▸ **RECORDS TO USE**:

****************

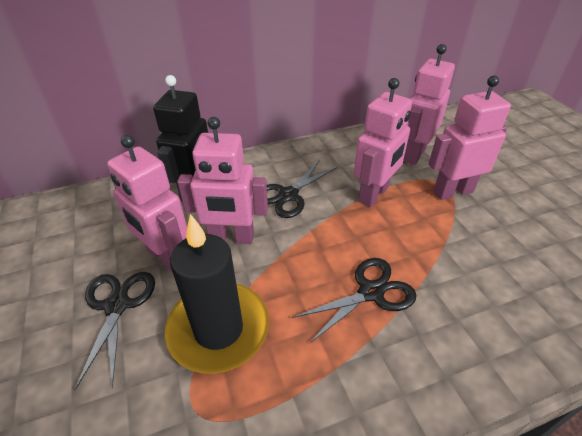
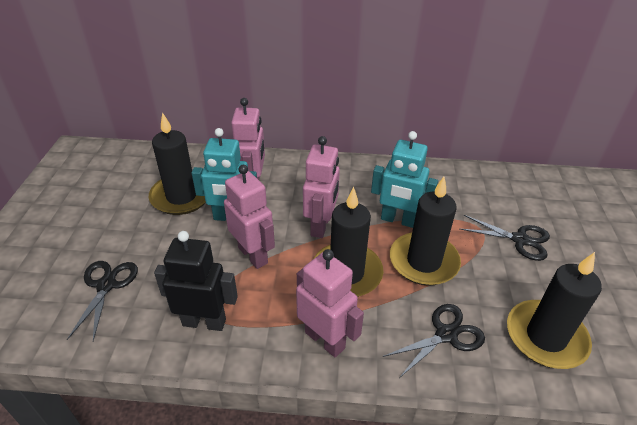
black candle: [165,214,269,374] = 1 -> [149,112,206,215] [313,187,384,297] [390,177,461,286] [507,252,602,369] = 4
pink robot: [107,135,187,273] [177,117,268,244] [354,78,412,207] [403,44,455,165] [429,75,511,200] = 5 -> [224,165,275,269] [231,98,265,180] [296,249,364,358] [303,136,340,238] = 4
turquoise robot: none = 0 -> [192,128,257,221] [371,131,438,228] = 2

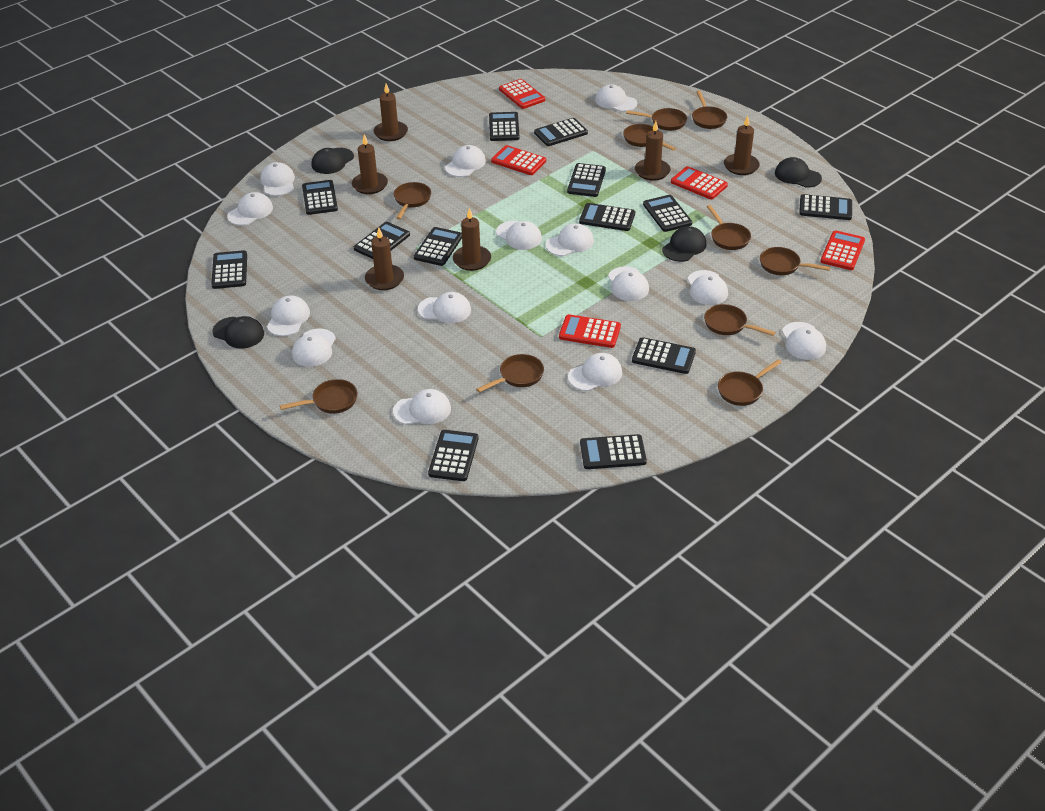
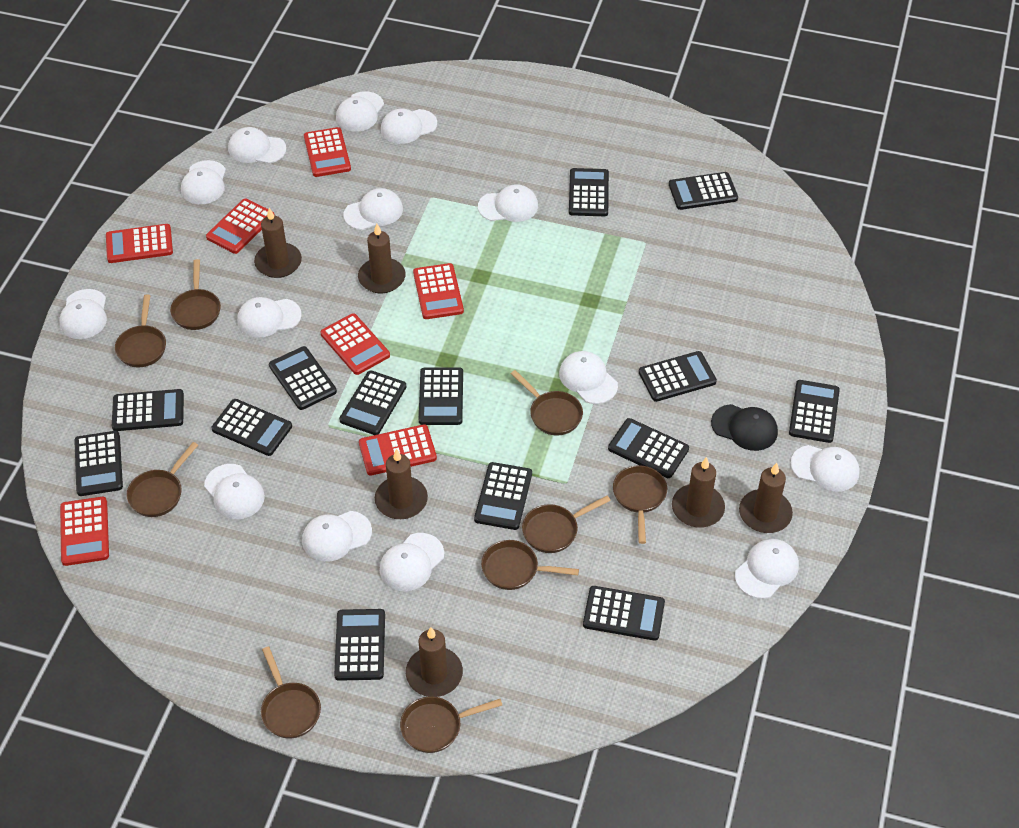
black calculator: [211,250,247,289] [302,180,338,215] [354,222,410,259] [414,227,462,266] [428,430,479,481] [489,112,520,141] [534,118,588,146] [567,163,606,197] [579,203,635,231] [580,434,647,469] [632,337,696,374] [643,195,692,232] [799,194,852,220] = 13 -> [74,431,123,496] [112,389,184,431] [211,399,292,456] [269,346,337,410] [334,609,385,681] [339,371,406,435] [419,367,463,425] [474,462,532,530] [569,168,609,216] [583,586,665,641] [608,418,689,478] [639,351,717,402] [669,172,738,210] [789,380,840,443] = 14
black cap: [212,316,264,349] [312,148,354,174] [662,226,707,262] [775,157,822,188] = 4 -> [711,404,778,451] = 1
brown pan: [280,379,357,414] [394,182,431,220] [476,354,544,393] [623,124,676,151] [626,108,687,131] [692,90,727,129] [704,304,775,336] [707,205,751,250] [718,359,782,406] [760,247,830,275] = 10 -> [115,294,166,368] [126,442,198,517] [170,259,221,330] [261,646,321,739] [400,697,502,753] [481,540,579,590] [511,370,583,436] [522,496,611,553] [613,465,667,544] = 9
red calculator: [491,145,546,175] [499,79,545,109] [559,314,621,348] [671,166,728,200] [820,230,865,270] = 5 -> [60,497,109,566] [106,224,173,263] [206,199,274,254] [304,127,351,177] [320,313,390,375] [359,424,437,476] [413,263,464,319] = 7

****************

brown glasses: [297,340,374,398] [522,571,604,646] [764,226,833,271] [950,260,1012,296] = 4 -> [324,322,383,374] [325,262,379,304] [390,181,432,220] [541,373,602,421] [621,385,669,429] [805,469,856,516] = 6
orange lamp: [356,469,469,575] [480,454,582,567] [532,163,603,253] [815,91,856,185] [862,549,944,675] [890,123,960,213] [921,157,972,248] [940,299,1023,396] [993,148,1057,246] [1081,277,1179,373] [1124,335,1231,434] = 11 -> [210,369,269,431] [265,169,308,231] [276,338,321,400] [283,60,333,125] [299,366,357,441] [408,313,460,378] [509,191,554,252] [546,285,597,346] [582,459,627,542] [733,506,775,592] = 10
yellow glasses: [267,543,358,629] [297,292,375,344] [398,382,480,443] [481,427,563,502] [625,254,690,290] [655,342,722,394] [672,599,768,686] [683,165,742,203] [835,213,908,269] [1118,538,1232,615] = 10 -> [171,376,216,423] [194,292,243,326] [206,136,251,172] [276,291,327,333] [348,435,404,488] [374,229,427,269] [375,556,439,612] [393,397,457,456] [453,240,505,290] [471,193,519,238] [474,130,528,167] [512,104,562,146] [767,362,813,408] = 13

****************

▸ **WORK REQUIRED**: Only lines that include "black" belong in the answer; return them from the entries above.

▸ **RESPONSE**:
black candle: [165,214,269,374] = 1 -> [149,112,206,215] [313,187,384,297] [390,177,461,286] [507,252,602,369] = 4
black calculator: [211,250,247,289] [302,180,338,215] [354,222,410,259] [414,227,462,266] [428,430,479,481] [489,112,520,141] [534,118,588,146] [567,163,606,197] [579,203,635,231] [580,434,647,469] [632,337,696,374] [643,195,692,232] [799,194,852,220] = 13 -> [74,431,123,496] [112,389,184,431] [211,399,292,456] [269,346,337,410] [334,609,385,681] [339,371,406,435] [419,367,463,425] [474,462,532,530] [569,168,609,216] [583,586,665,641] [608,418,689,478] [639,351,717,402] [669,172,738,210] [789,380,840,443] = 14
black cap: [212,316,264,349] [312,148,354,174] [662,226,707,262] [775,157,822,188] = 4 -> [711,404,778,451] = 1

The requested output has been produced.